=== Data supplied ===
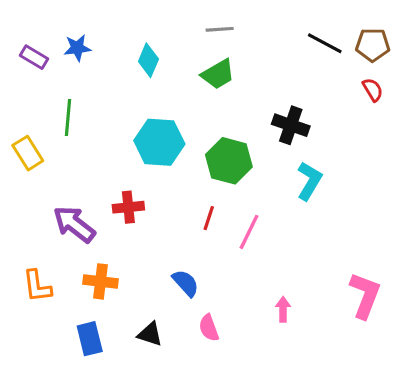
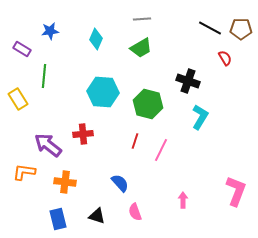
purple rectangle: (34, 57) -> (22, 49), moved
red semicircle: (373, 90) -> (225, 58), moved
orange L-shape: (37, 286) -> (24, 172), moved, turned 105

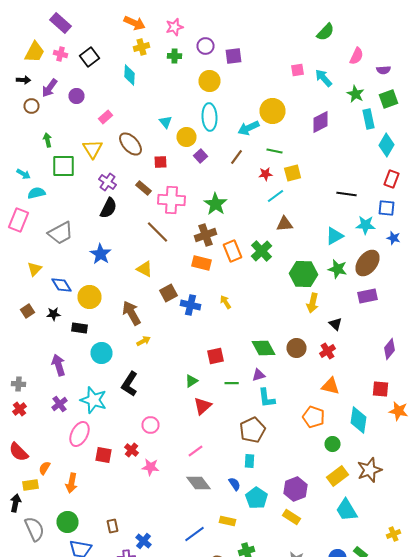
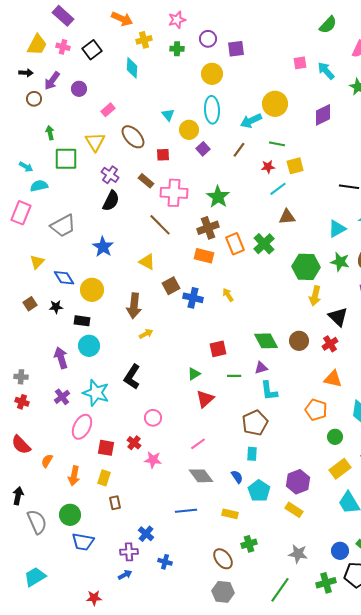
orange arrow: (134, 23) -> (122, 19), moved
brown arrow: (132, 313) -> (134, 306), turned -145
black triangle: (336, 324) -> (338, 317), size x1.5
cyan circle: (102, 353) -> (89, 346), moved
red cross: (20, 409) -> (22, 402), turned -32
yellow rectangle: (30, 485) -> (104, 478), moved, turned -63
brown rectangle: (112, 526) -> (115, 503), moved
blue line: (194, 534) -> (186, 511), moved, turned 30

=== Required action ===
Find where the line with "brown arrow: (132, 313)" sits in the material above, then copy exactly from it through the line with "brown rectangle: (112, 526)". Add no other line.

=== Result ===
brown arrow: (132, 313) -> (134, 306), turned -145
black triangle: (336, 324) -> (338, 317), size x1.5
cyan circle: (102, 353) -> (89, 346), moved
red cross: (20, 409) -> (22, 402), turned -32
yellow rectangle: (30, 485) -> (104, 478), moved, turned -63
brown rectangle: (112, 526) -> (115, 503), moved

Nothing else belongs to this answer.